__Recorded data__

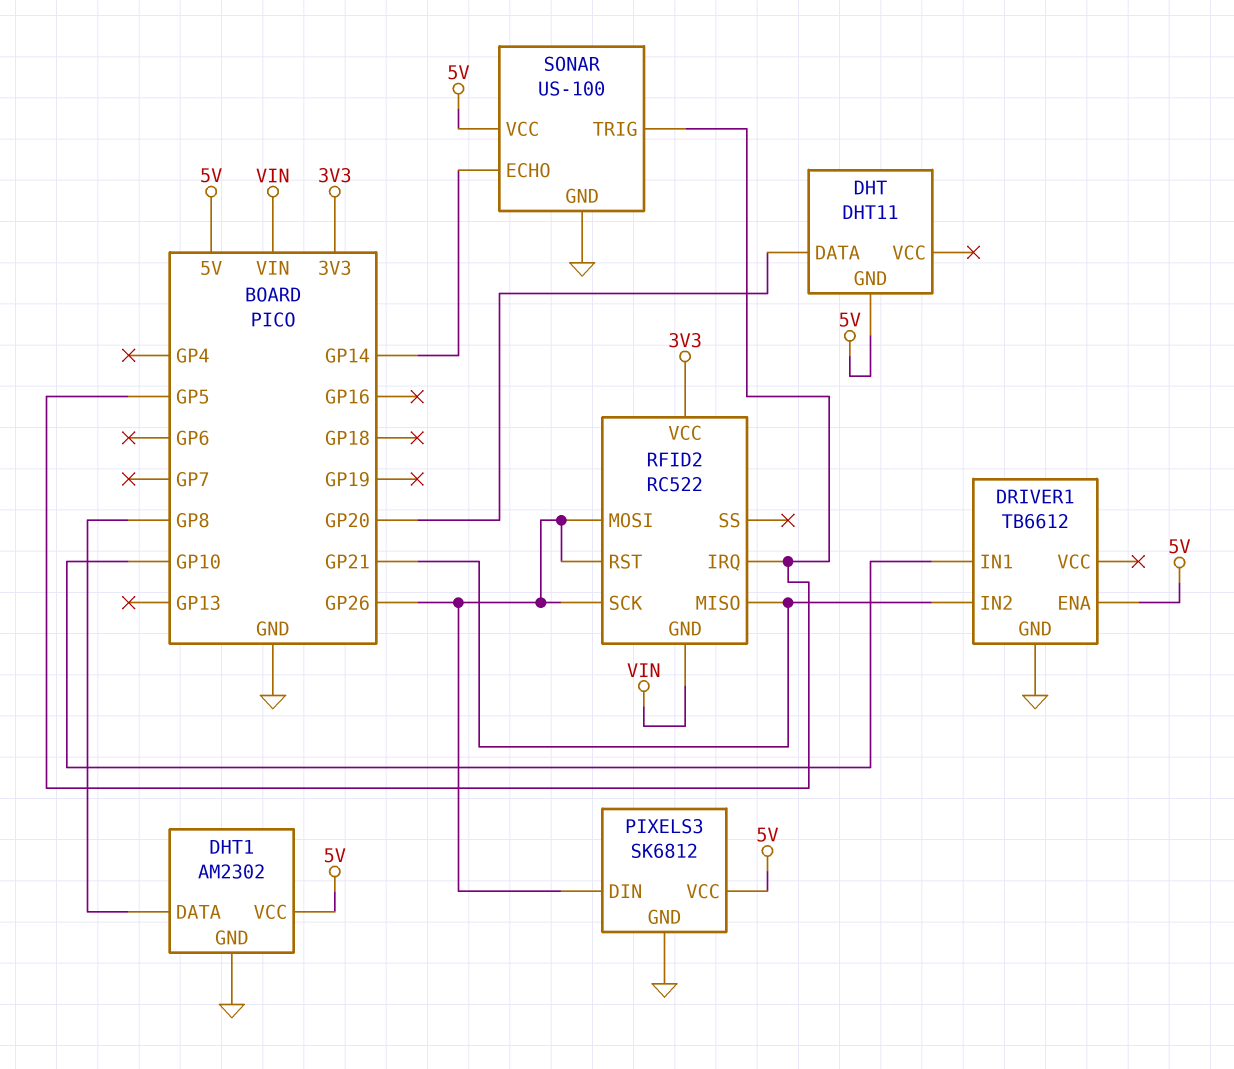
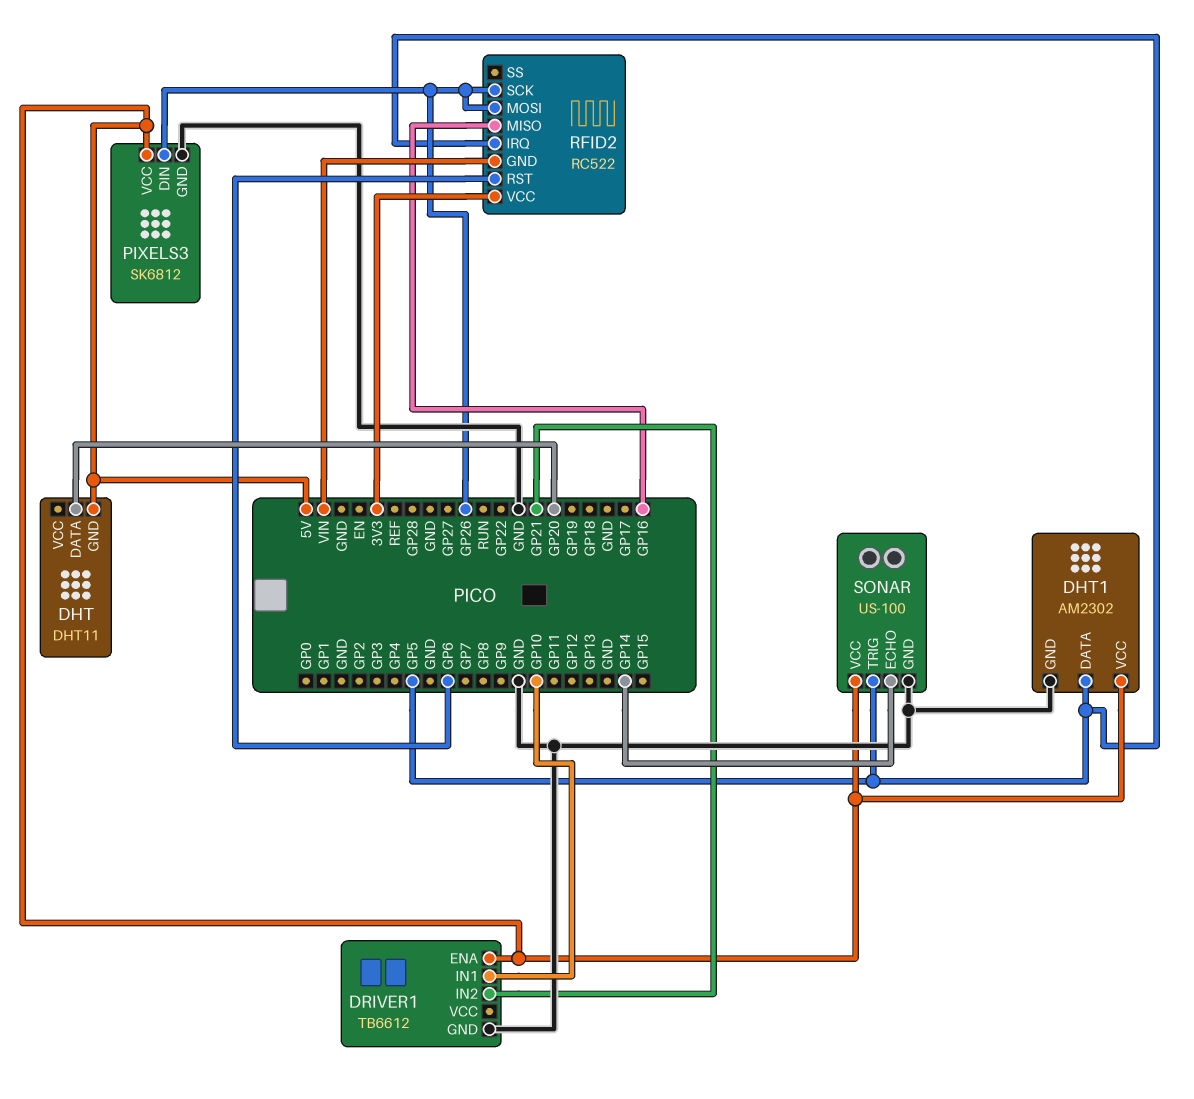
DHT1 pin DATA: GP8 -> GP5
RFID2 pin MISO: GP21 -> GP16
RFID2 pin RST: GP26 -> GP6

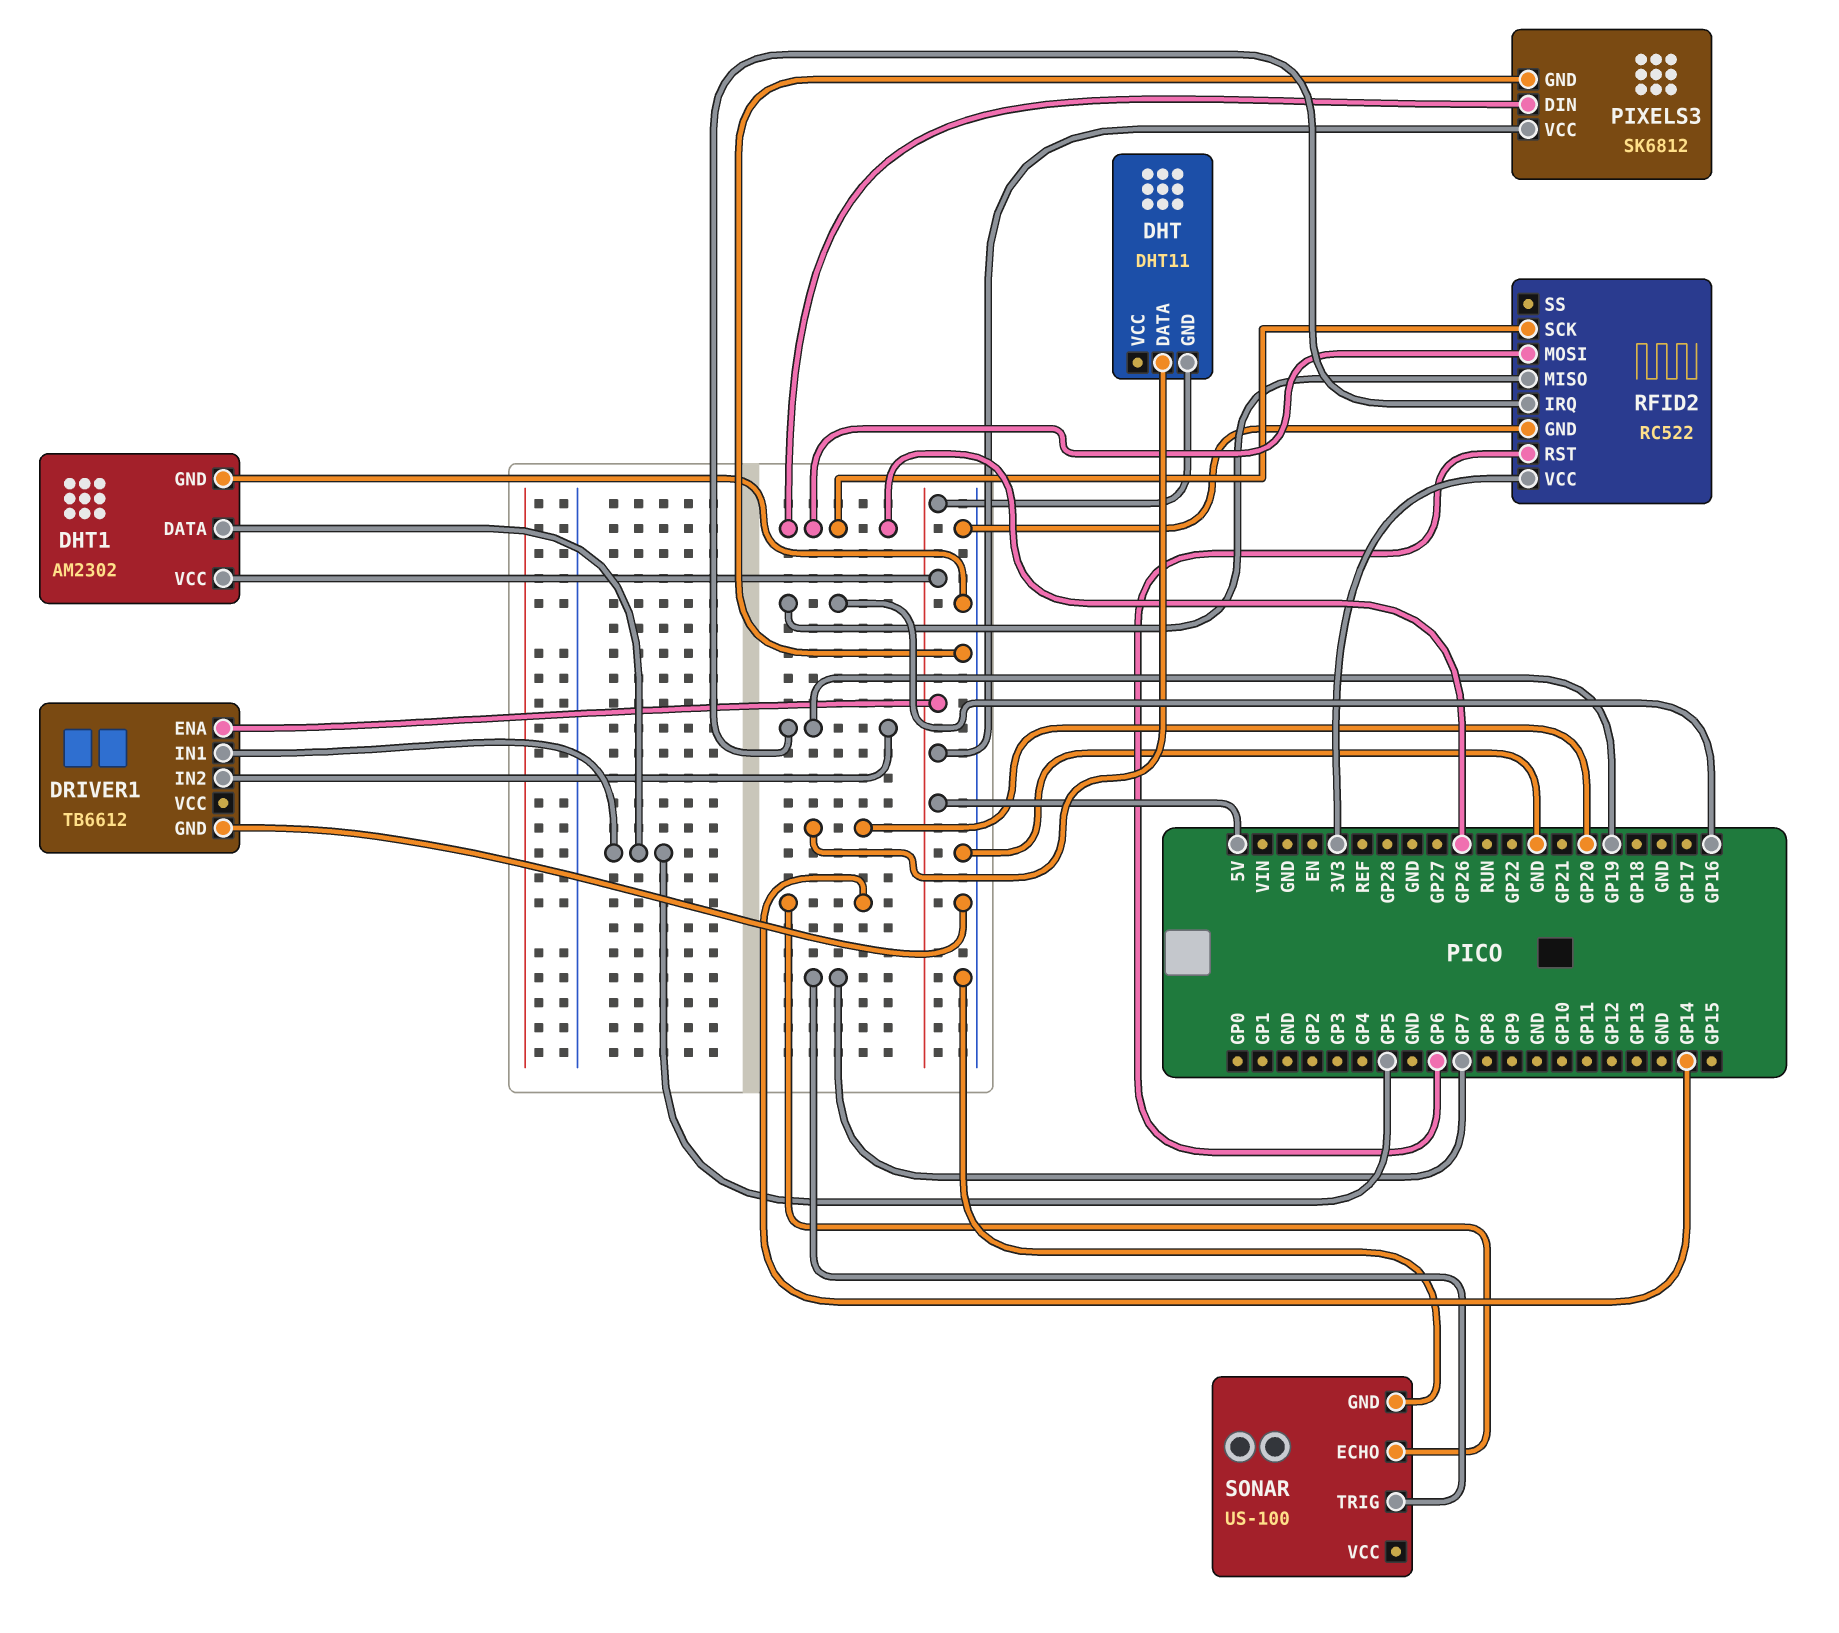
DRIVER1 pin IN1: GP10 -> GP5
DRIVER1 pin IN2: GP21 -> GP19
RFID2 pin GND: VIN -> GND
RFID2 pin IRQ: GP5 -> GP19
SONAR pin TRIG: GP5 -> GP7
SONAR pin VCC: 5V -> none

__Work to complete__
The reply should consist of the listing restated word for word, with its pictures removed.

__Answer section__
DHT1 pin DATA: GP8 -> GP5
RFID2 pin MISO: GP21 -> GP16
RFID2 pin RST: GP26 -> GP6

DRIVER1 pin IN1: GP10 -> GP5
DRIVER1 pin IN2: GP21 -> GP19
RFID2 pin GND: VIN -> GND
RFID2 pin IRQ: GP5 -> GP19
SONAR pin TRIG: GP5 -> GP7
SONAR pin VCC: 5V -> none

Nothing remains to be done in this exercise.